[Exercise prompt] Print the listing in its entirety and exactly, leaving out images.

◆ ◆ ◆ ◆ ◆

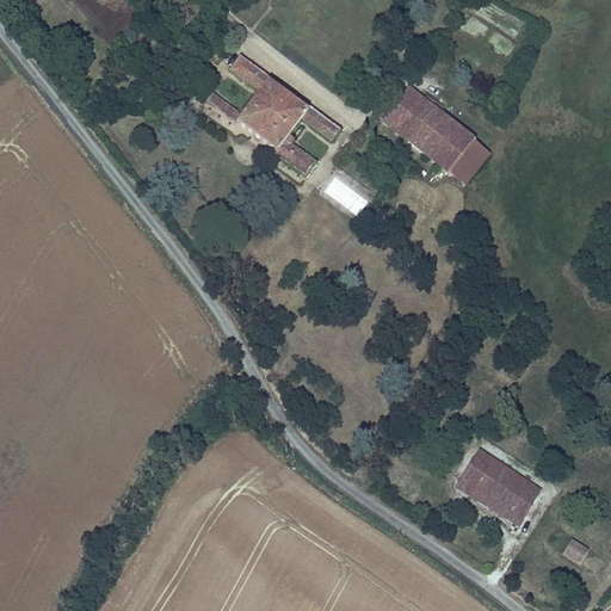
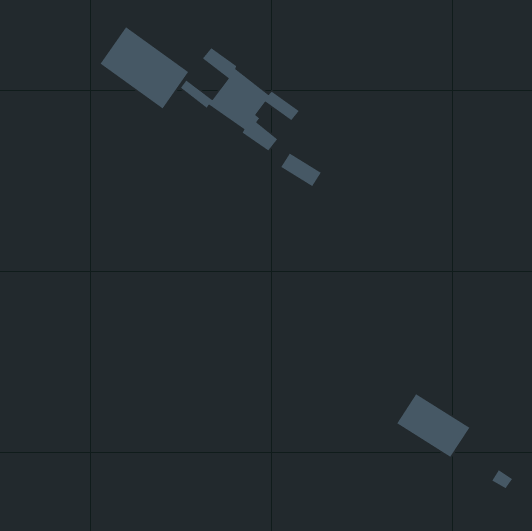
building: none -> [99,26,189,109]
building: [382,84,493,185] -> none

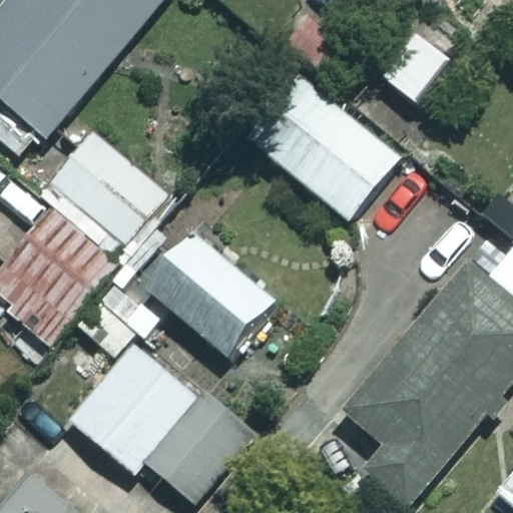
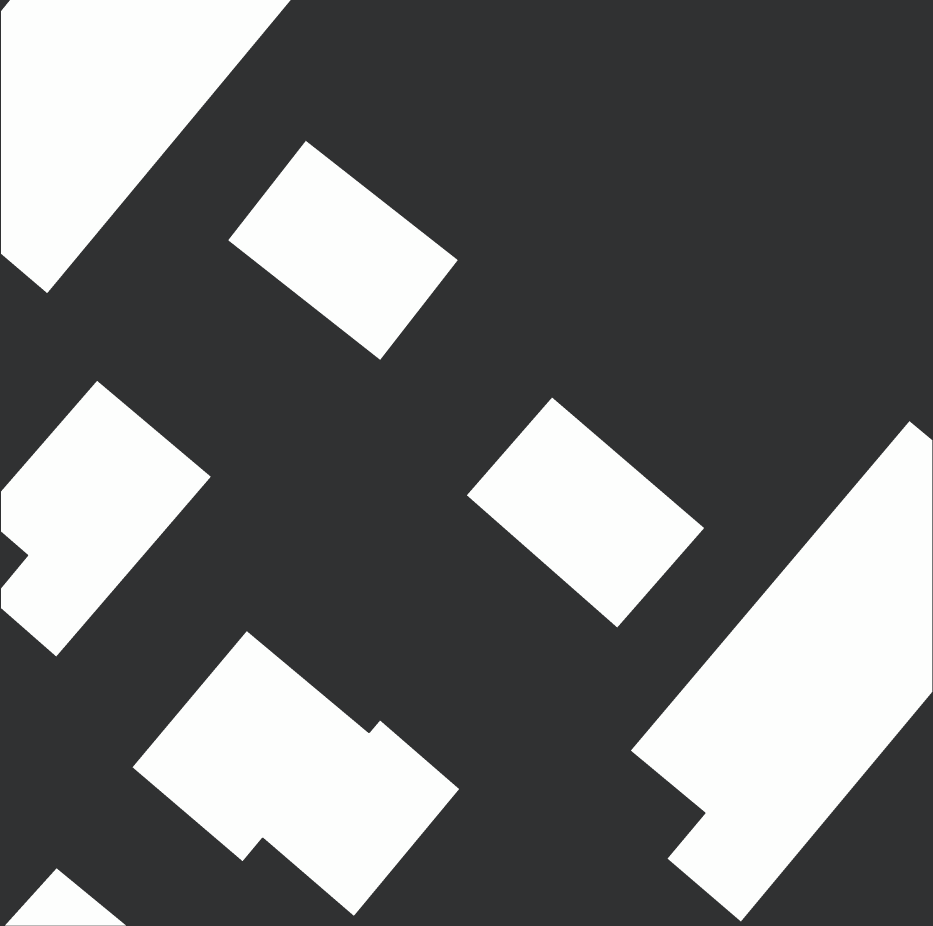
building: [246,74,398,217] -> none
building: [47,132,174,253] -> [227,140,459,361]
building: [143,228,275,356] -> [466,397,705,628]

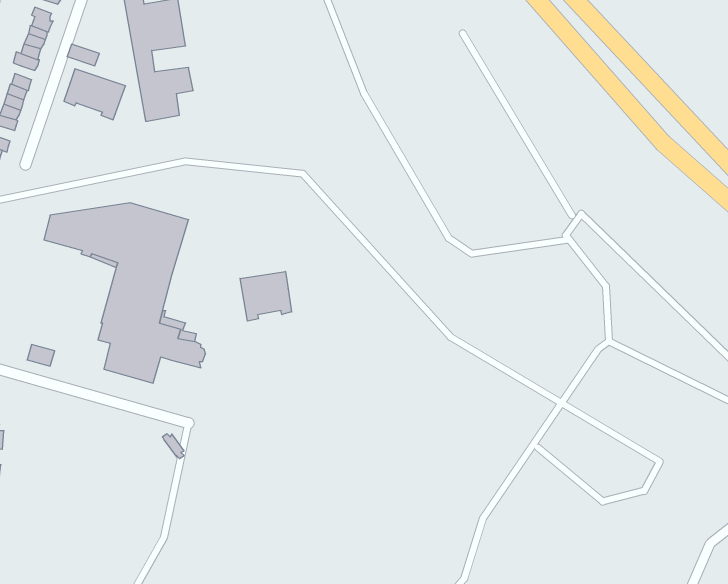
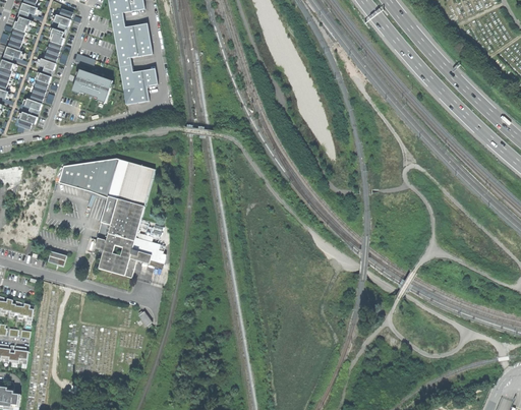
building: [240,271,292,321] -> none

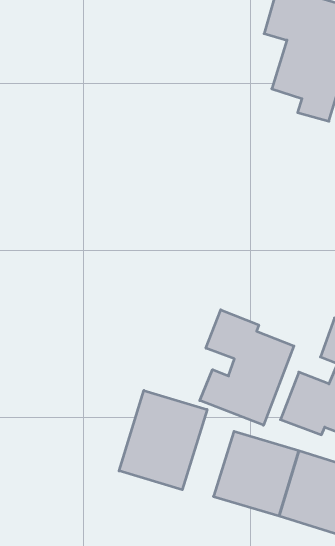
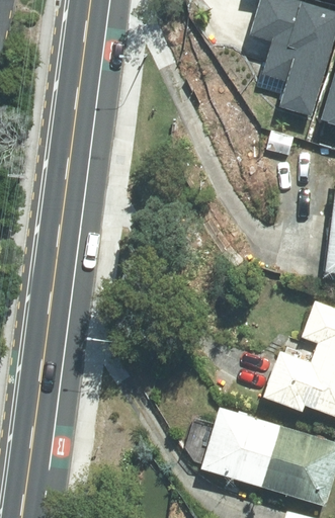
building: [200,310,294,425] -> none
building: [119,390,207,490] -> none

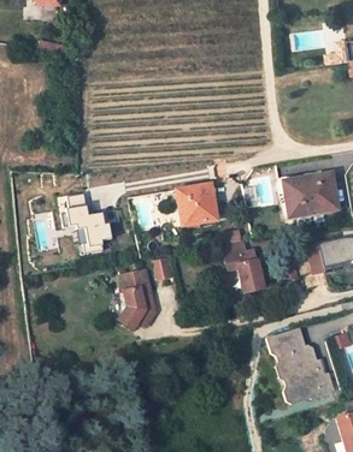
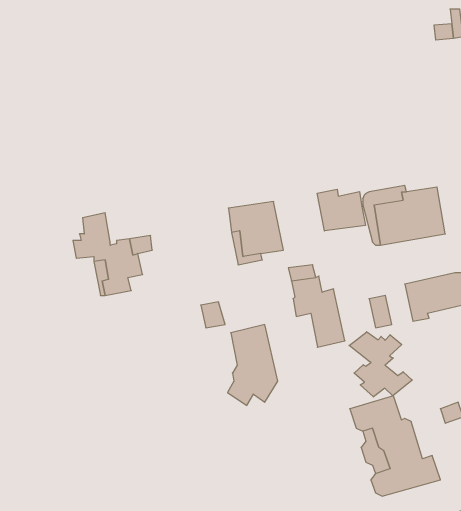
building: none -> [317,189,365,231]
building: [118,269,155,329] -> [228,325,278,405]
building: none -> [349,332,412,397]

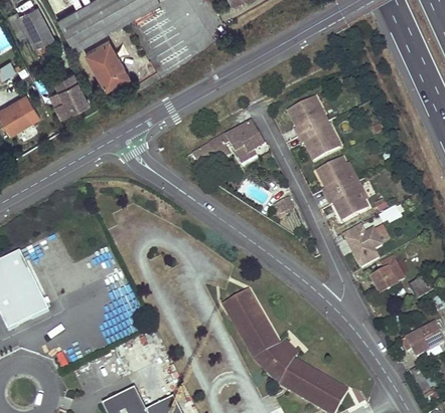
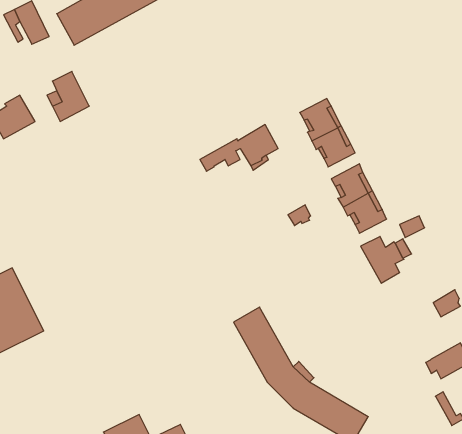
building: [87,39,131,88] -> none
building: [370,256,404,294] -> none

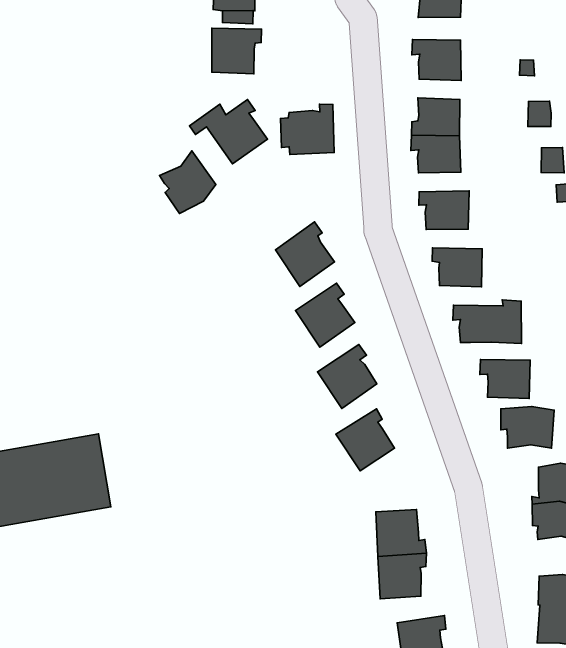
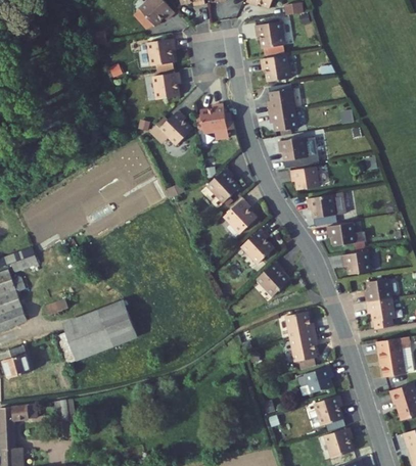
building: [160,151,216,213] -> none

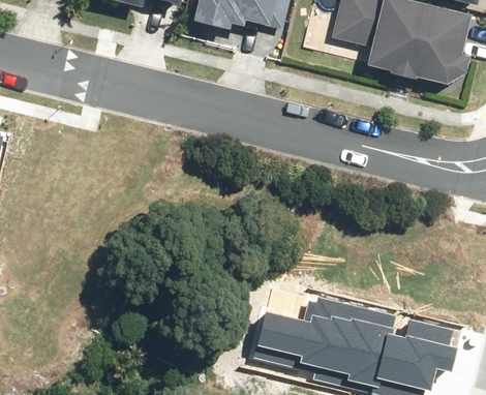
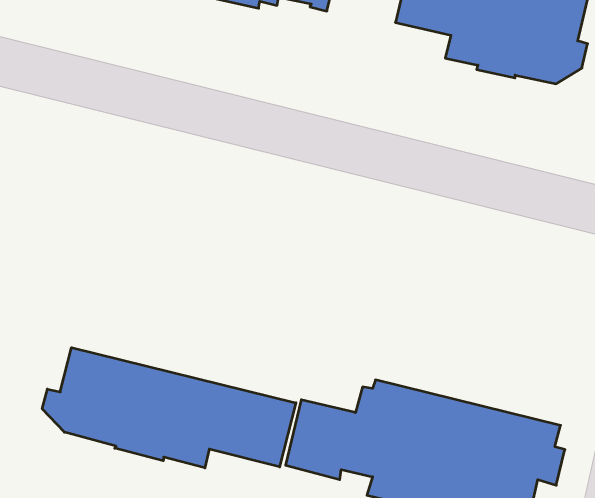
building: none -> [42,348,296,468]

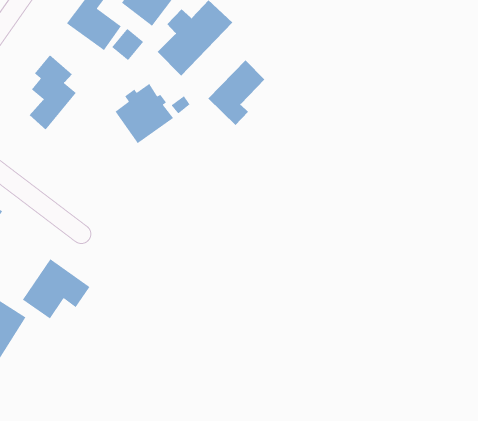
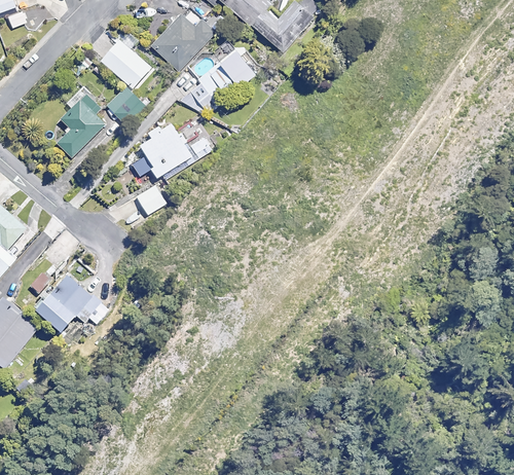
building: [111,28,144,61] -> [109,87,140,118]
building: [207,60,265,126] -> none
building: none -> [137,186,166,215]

◆ ◆ ◆ ◆ ◆

[Solution]
building: none -> [99,26,189,109]
building: [382,84,493,185] -> none

building: [246,74,398,217] -> none
building: [47,132,174,253] -> [227,140,459,361]
building: [143,228,275,356] -> [466,397,705,628]

building: [240,271,292,321] -> none

building: [200,310,294,425] -> none
building: [119,390,207,490] -> none

building: none -> [317,189,365,231]
building: [118,269,155,329] -> [228,325,278,405]
building: none -> [349,332,412,397]

building: [87,39,131,88] -> none
building: [370,256,404,294] -> none

building: [160,151,216,213] -> none

building: none -> [42,348,296,468]

building: [111,28,144,61] -> [109,87,140,118]
building: [207,60,265,126] -> none
building: none -> [137,186,166,215]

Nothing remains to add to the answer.